[RECORDED INFORMATION]:
--
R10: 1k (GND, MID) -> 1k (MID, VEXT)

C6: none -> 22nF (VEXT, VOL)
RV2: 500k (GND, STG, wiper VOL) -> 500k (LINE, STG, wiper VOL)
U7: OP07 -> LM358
--
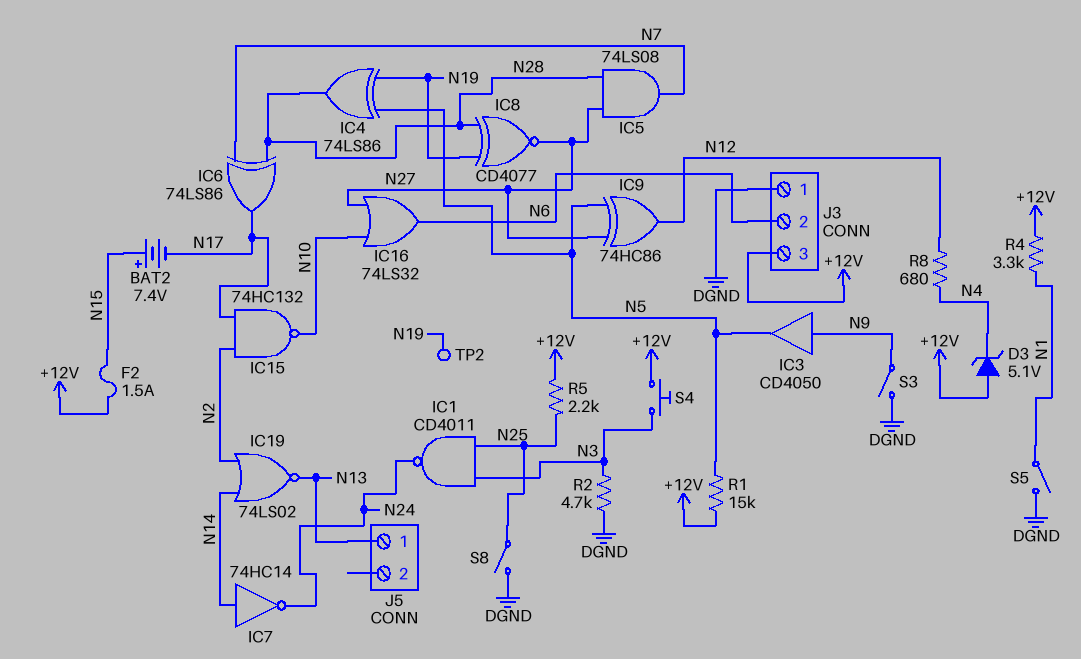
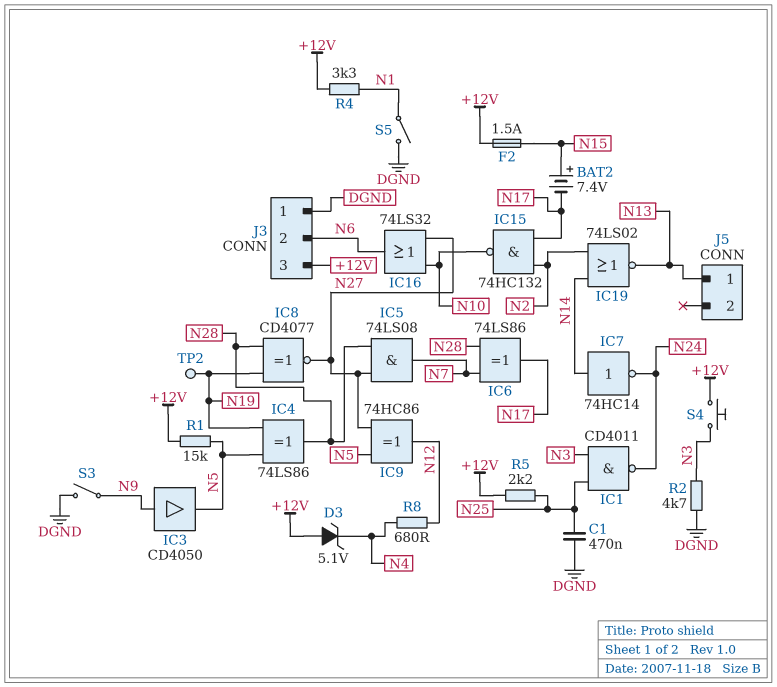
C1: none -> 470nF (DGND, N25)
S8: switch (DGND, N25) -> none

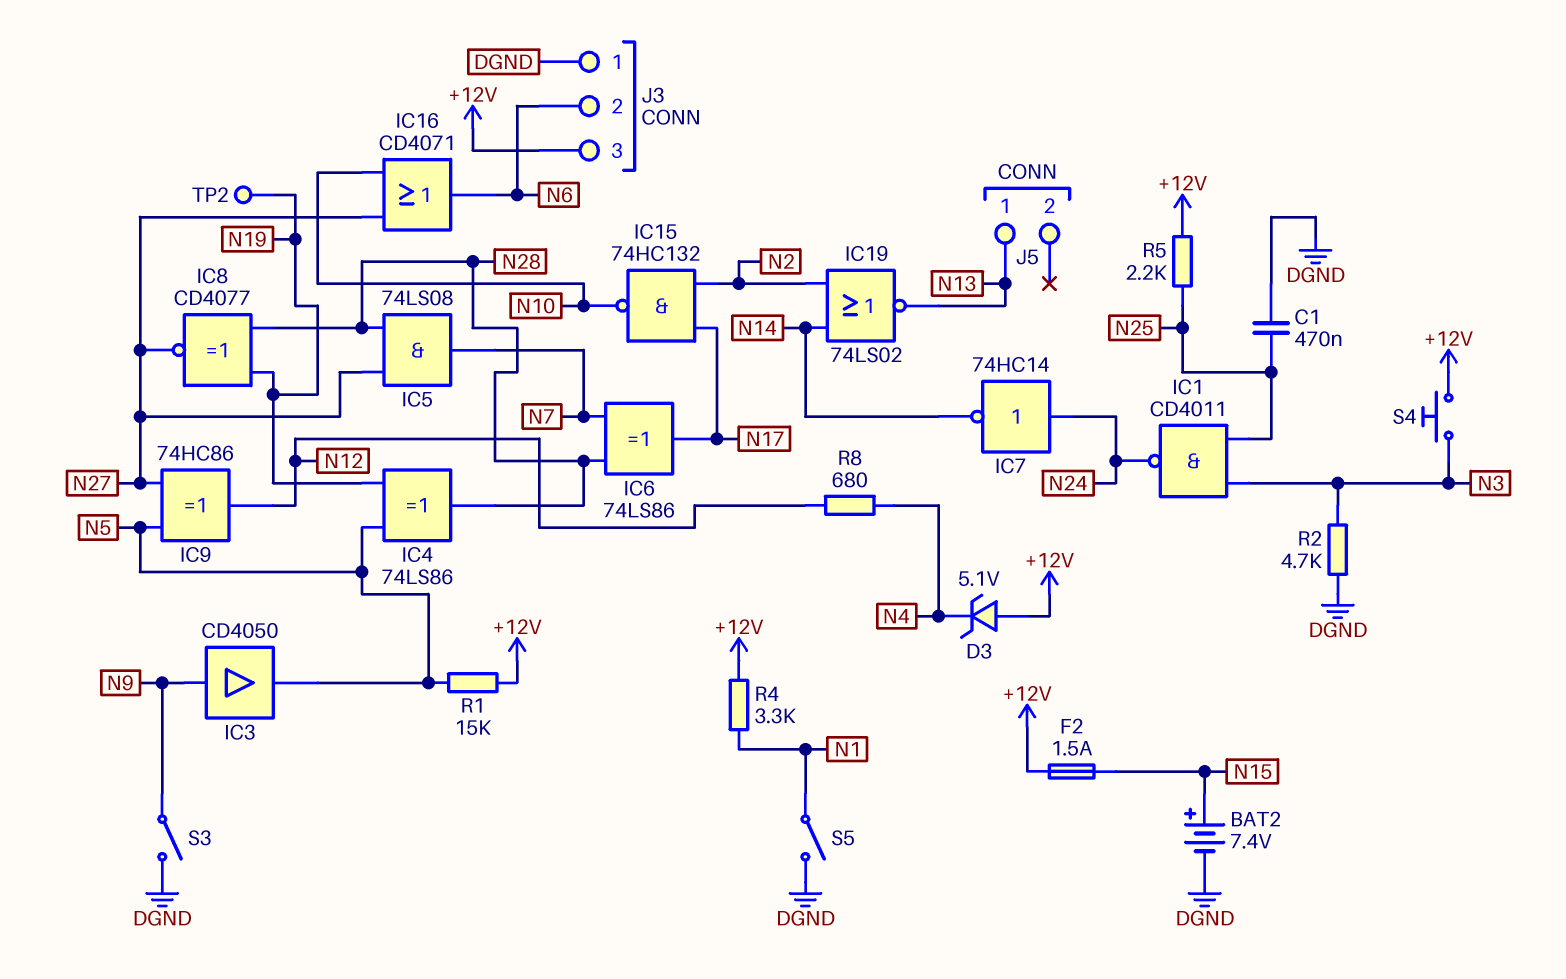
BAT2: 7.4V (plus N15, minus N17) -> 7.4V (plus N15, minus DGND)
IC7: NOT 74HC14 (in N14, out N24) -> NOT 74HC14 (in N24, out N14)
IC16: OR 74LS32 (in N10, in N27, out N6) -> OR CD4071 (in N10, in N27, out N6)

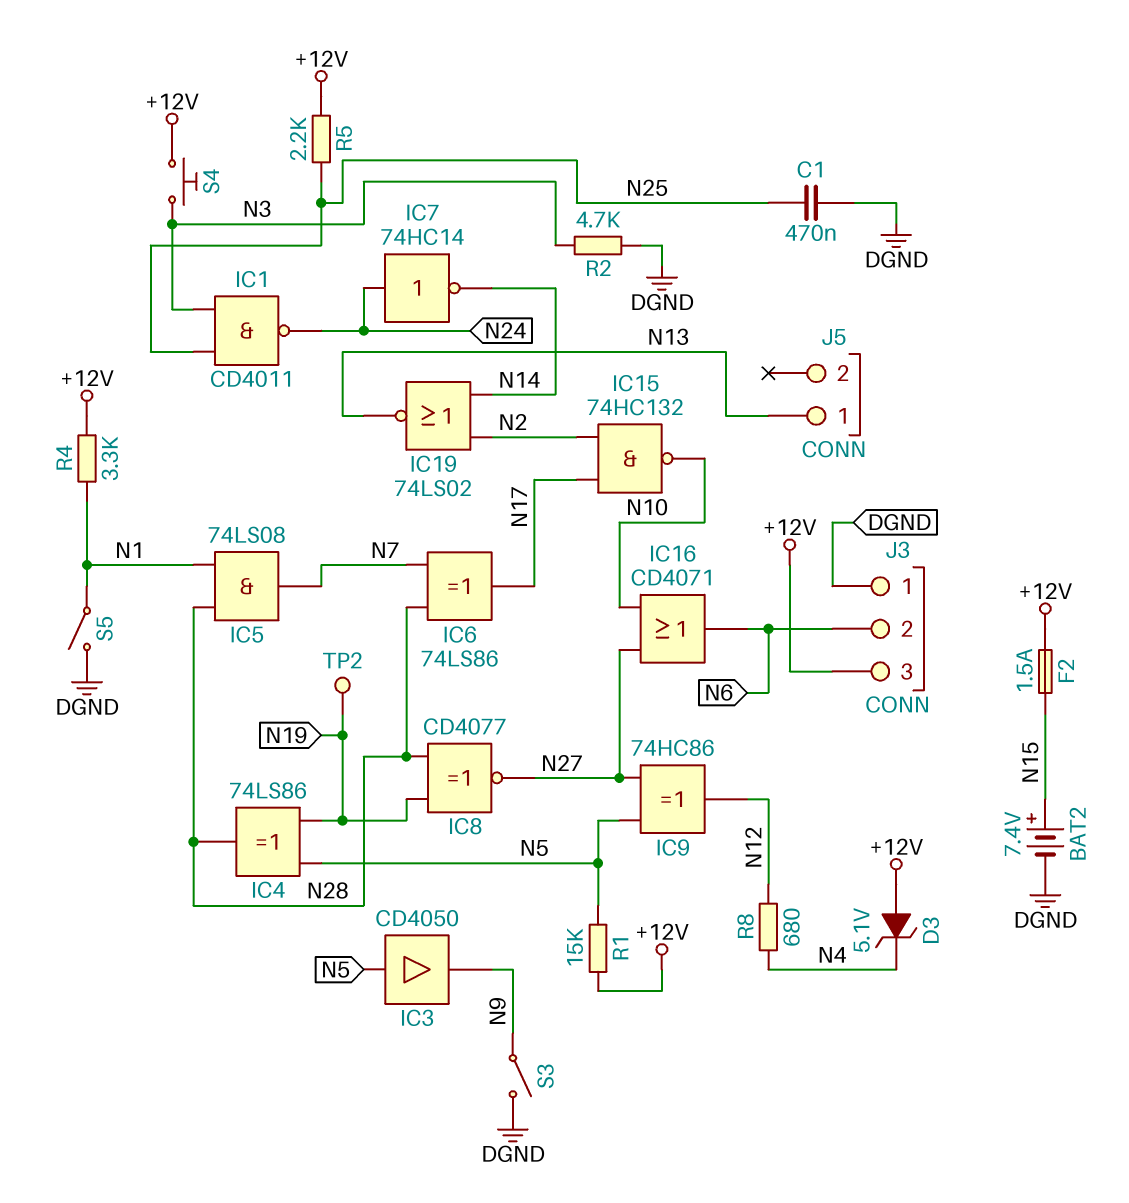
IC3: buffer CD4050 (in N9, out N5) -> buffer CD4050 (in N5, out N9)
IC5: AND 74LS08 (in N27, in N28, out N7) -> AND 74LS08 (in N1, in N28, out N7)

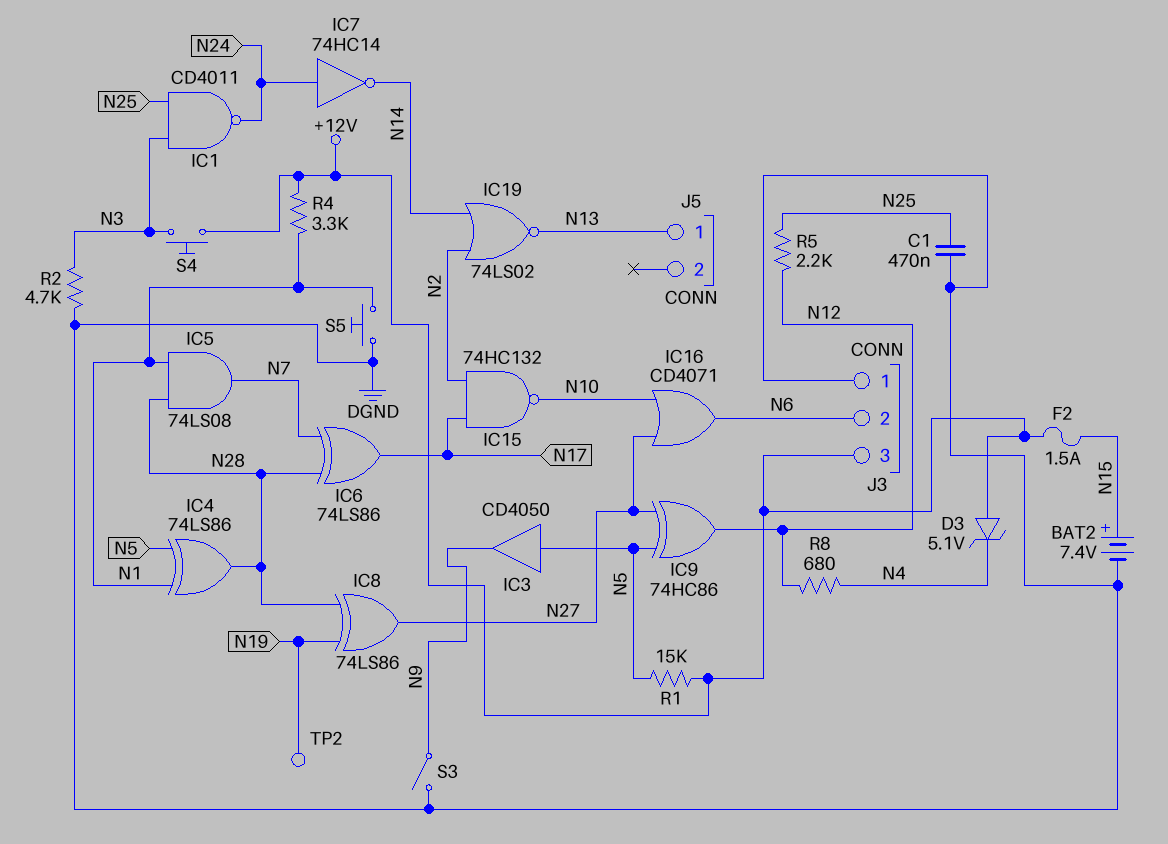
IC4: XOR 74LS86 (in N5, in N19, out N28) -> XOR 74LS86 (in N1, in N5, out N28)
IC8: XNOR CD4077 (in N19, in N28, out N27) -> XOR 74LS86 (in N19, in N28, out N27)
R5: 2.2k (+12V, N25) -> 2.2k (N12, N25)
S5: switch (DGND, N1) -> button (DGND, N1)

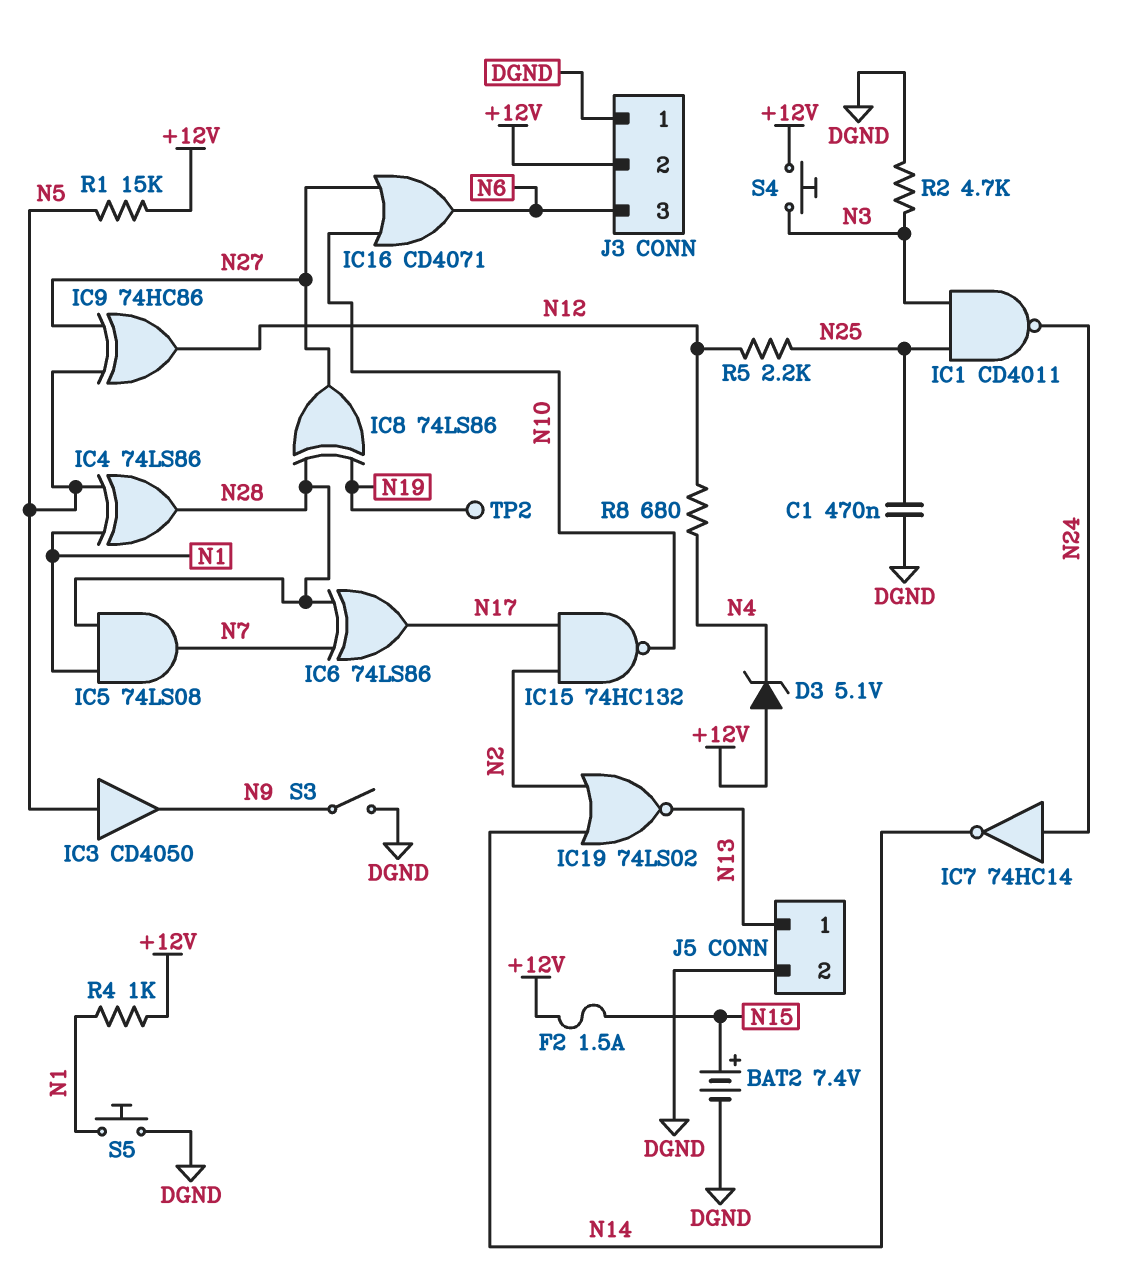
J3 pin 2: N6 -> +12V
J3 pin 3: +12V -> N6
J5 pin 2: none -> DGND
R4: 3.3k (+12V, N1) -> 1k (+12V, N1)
--
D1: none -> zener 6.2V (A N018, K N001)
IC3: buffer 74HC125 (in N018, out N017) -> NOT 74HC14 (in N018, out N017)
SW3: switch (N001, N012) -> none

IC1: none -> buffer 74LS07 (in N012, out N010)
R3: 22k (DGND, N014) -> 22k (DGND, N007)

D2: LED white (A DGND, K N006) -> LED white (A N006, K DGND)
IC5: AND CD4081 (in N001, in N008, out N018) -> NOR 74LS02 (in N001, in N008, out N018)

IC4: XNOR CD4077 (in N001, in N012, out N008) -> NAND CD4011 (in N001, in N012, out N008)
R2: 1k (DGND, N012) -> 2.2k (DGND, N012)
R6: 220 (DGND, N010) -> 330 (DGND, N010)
--
[TASK INSTRUCTIONS]: Using the records above, copy word for word the line with "R10: 1k (GND, MID) -> 1k (MID, VEXT)", the line with "U7: OP07 -> LM358", and every line between them.

[ANSWER TO THIS TASK]:
R10: 1k (GND, MID) -> 1k (MID, VEXT)

C6: none -> 22nF (VEXT, VOL)
RV2: 500k (GND, STG, wiper VOL) -> 500k (LINE, STG, wiper VOL)
U7: OP07 -> LM358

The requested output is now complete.